Stored data:
------------------------

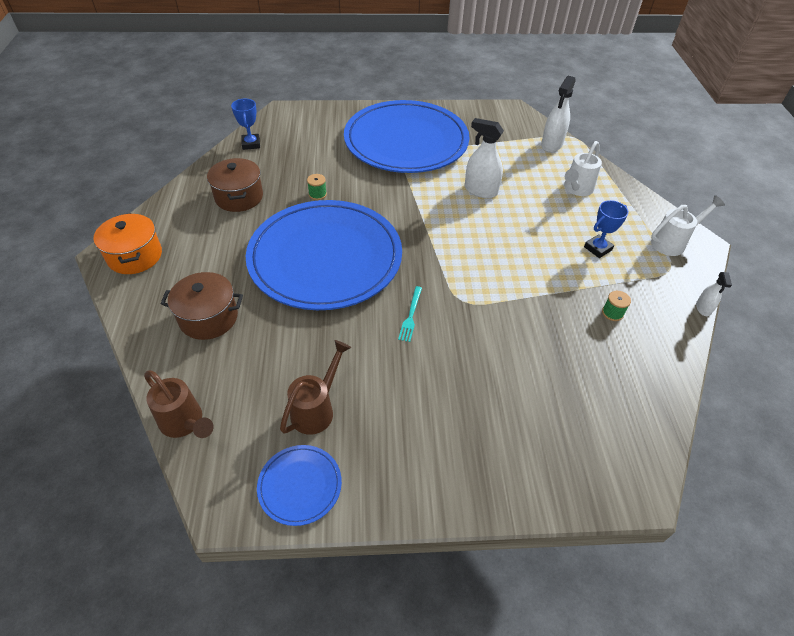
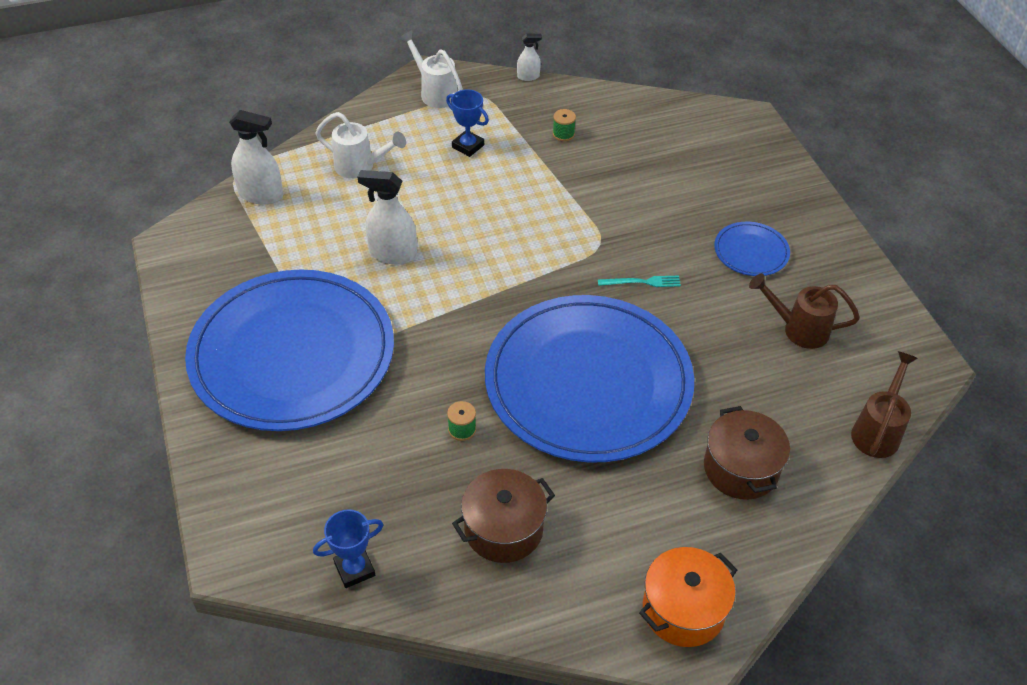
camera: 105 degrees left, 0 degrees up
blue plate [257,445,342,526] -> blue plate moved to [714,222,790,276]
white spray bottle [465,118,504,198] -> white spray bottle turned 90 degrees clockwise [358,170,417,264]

------------------------

Problem statement:
Without copying any picture, write out all of the material exactly as it reads.

Expected answer:
camera: 105 degrees left, 0 degrees up
blue plate [257,445,342,526] -> blue plate moved to [714,222,790,276]
white spray bottle [465,118,504,198] -> white spray bottle turned 90 degrees clockwise [358,170,417,264]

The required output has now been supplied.